Prompt:
Each line from the one containing "D1: schottky SS34" through the final line below must be reproduced exactly, and no others.
- Opening Delimiter -
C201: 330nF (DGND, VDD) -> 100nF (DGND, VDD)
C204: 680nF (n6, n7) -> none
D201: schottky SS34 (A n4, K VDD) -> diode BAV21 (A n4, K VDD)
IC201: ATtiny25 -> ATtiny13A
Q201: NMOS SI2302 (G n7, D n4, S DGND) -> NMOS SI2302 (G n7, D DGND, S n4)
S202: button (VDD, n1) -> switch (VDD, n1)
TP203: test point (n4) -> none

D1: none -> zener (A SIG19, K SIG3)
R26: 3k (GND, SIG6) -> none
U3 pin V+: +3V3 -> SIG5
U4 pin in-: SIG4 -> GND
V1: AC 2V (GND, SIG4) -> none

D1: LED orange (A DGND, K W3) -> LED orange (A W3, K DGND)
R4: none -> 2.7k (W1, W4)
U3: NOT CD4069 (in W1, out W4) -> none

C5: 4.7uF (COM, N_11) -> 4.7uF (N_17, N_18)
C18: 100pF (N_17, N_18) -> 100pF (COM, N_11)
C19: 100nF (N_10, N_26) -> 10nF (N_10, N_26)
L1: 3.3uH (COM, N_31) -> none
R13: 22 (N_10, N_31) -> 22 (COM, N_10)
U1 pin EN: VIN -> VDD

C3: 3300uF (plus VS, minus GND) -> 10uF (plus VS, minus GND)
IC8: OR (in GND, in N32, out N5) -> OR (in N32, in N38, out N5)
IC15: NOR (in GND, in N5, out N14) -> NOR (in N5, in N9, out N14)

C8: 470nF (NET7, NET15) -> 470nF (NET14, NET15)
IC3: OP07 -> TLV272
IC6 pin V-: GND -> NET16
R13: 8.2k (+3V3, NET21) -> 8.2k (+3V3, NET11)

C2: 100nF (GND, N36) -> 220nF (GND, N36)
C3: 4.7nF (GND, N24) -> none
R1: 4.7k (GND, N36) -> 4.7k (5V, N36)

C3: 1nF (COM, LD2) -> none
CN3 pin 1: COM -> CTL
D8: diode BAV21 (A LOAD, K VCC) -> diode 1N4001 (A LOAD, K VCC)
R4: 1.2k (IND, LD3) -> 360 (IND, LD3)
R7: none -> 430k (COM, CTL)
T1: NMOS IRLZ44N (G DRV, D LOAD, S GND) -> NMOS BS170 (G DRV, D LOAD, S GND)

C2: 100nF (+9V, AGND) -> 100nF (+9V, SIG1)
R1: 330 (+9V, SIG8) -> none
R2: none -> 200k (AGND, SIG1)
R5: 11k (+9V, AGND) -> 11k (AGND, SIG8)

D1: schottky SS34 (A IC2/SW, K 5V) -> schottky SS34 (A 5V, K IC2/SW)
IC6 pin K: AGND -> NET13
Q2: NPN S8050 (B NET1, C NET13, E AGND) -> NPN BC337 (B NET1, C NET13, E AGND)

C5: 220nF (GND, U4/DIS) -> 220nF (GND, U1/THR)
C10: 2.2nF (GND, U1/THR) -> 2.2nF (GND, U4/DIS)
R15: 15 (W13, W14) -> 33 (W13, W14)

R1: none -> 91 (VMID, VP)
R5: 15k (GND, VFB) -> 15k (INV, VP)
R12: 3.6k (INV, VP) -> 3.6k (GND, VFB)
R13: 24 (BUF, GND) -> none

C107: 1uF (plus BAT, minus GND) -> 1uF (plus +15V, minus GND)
- Closing Delimiter -
Result of the exercise:
D1: schottky SS34 (A IC2/SW, K 5V) -> schottky SS34 (A 5V, K IC2/SW)
IC6 pin K: AGND -> NET13
Q2: NPN S8050 (B NET1, C NET13, E AGND) -> NPN BC337 (B NET1, C NET13, E AGND)

C5: 220nF (GND, U4/DIS) -> 220nF (GND, U1/THR)
C10: 2.2nF (GND, U1/THR) -> 2.2nF (GND, U4/DIS)
R15: 15 (W13, W14) -> 33 (W13, W14)

R1: none -> 91 (VMID, VP)
R5: 15k (GND, VFB) -> 15k (INV, VP)
R12: 3.6k (INV, VP) -> 3.6k (GND, VFB)
R13: 24 (BUF, GND) -> none

C107: 1uF (plus BAT, minus GND) -> 1uF (plus +15V, minus GND)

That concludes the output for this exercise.